How to complete this task: Copy exactly, and copy only, the lines from the one bearing "yellow lemon [302,162,330,187]" through the final line of the records.

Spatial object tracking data
-.-.-

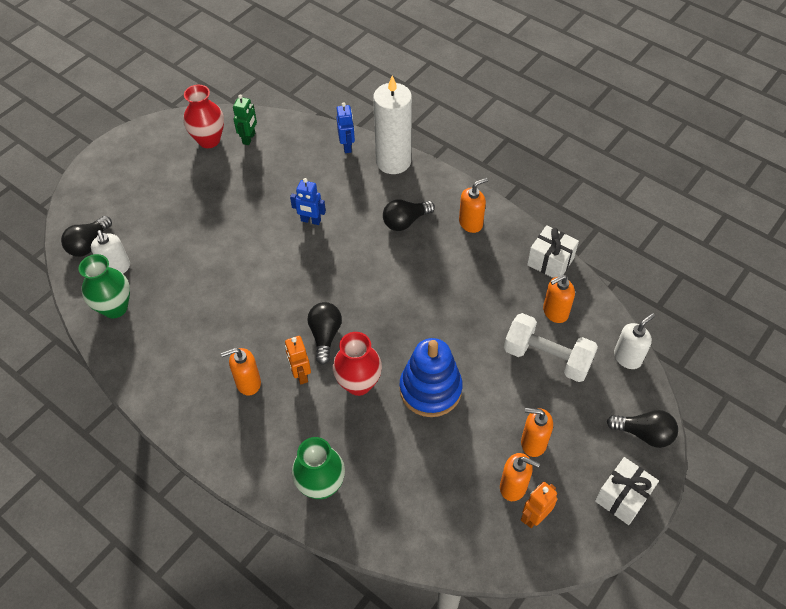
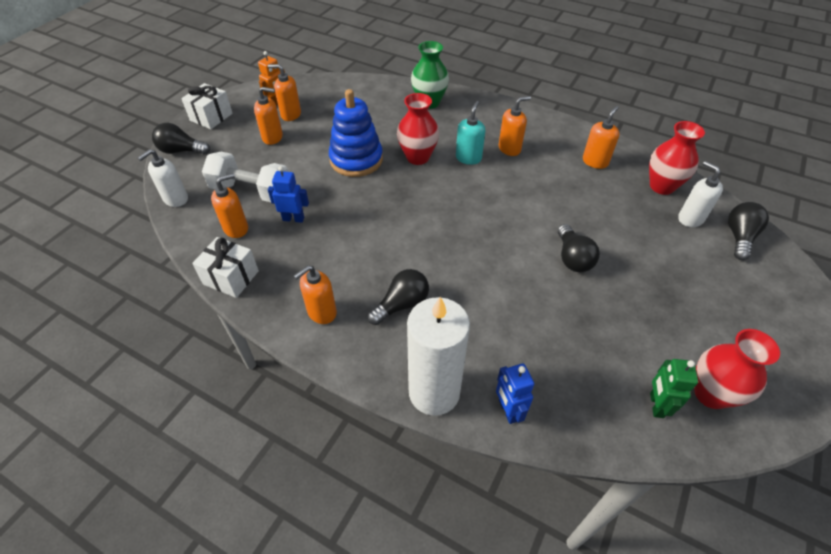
camera: 170 degrees right, 5 degrees down
green vase [79,254,130,318] -> red vase [649,121,705,195]
orange robot [285,336,311,385] -> turquoise soap dispenser [456,101,485,165]
blue robot [290,178,326,225] -> blue robot moved to [268,166,309,223]
black light bulb [308,302,342,365] -> black light bulb moved to [558,224,600,272]
none -> orange soap dispenser [583,106,619,169]

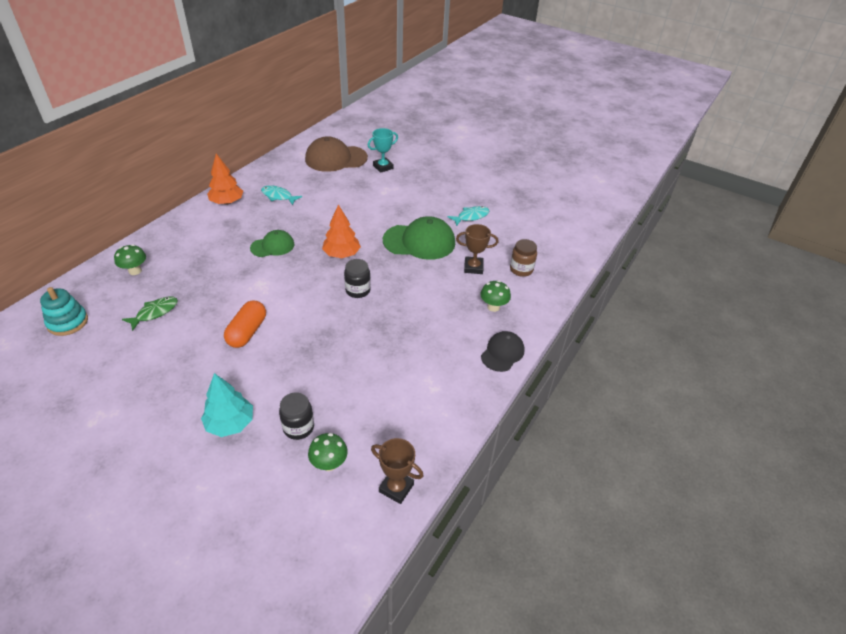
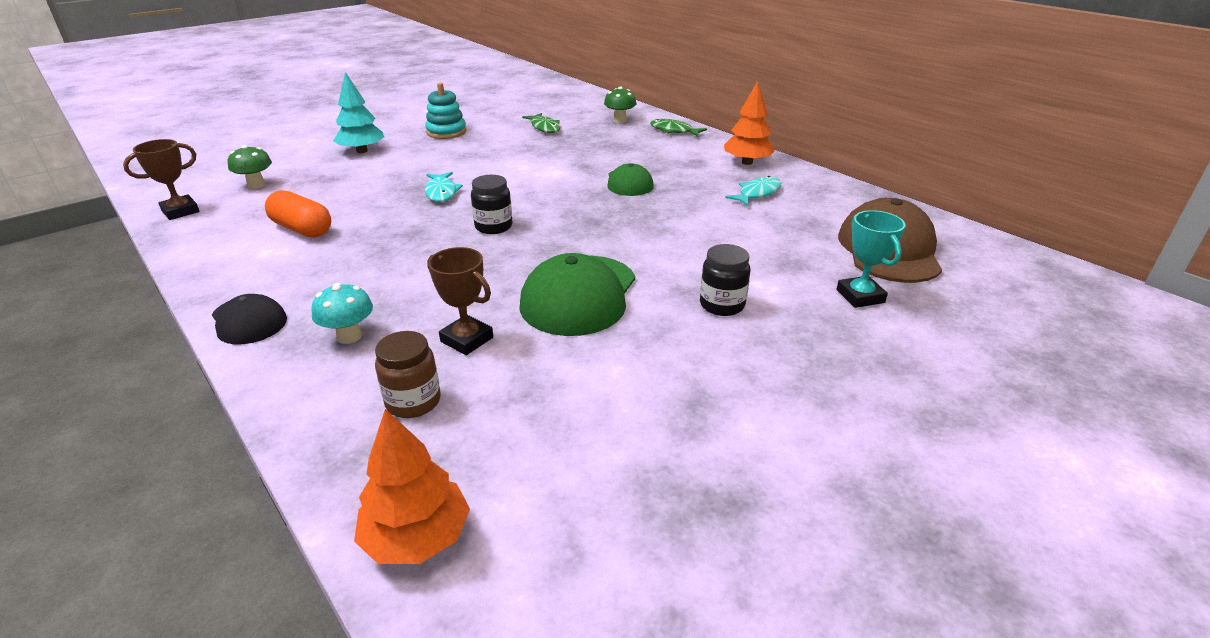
camera: 110 degrees right, 10 degrees down
turquoise stacking toy [40,287,88,336] -> turquoise stacking toy moved to [425,83,467,139]
orange capsule [224,300,266,348] -> orange capsule moved to [265,190,331,238]
black jar [279,392,314,440] -> black jar moved to [700,244,750,316]
orange tree [322,205,361,258] -> orange tree moved to [354,409,470,564]
turquoise fish [448,206,490,226] -> turquoise fish moved to [425,172,463,202]
brown trophy [456,224,498,274] -> brown trophy turned 75 degrees counterclockwise [427,247,493,355]
green mushroom [480,280,511,312] -> turquoise mushroom [311,283,373,344]
none -> green fish [650,119,707,137]

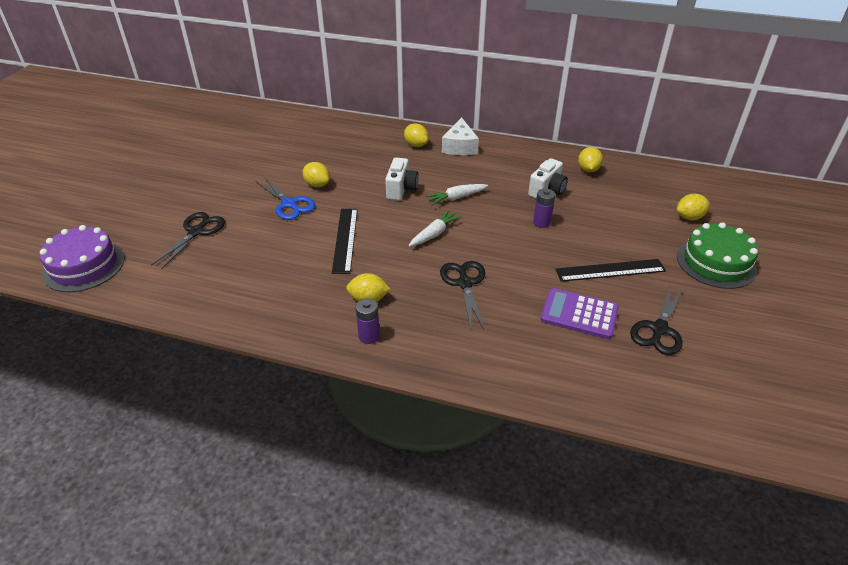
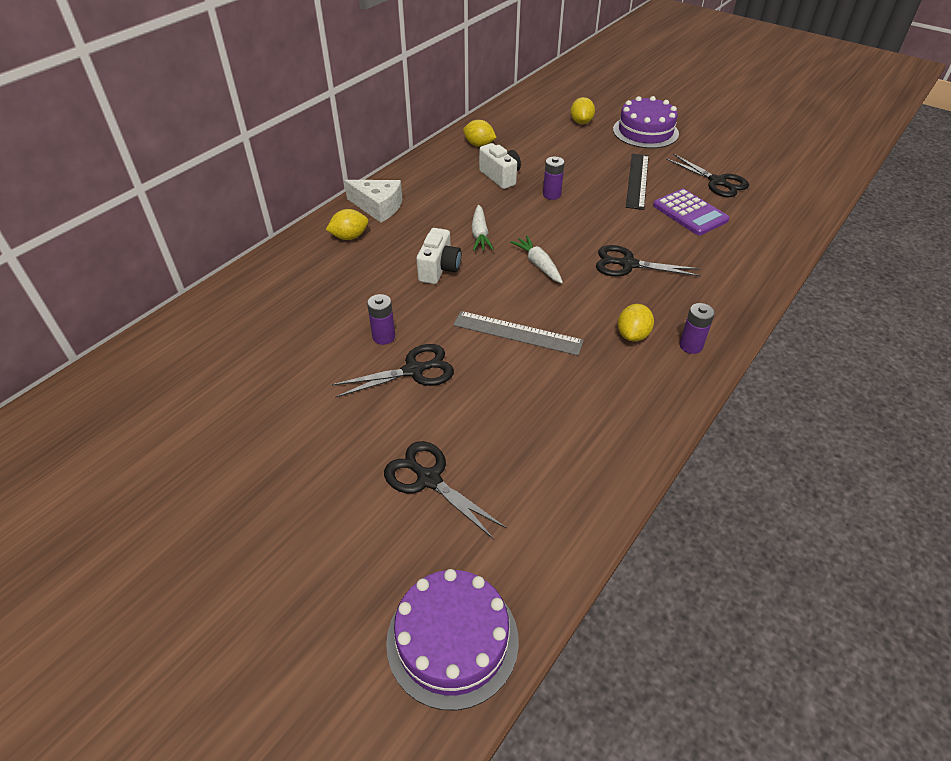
camera: 70 degrees left, 5 degrees up
blue scissors [255,176,316,220] -> black scissors [331,344,454,398]
yellow lemon [302,162,330,187] -> purple battery [367,294,395,345]
black ruler [332,209,358,274] -> grey ruler [453,311,584,356]
white camera [385,158,419,200] -> white camera turned 75 degrees clockwise [416,228,461,284]
purple calculator [540,288,619,339] -> purple calculator turned 75 degrees counterclockwise [653,189,730,235]
green cake [677,222,758,289] -> purple cake [613,96,679,148]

-.-.-

Answer to the problem:
yellow lemon [302,162,330,187] -> purple battery [367,294,395,345]
black ruler [332,209,358,274] -> grey ruler [453,311,584,356]
white camera [385,158,419,200] -> white camera turned 75 degrees clockwise [416,228,461,284]
purple calculator [540,288,619,339] -> purple calculator turned 75 degrees counterclockwise [653,189,730,235]
green cake [677,222,758,289] -> purple cake [613,96,679,148]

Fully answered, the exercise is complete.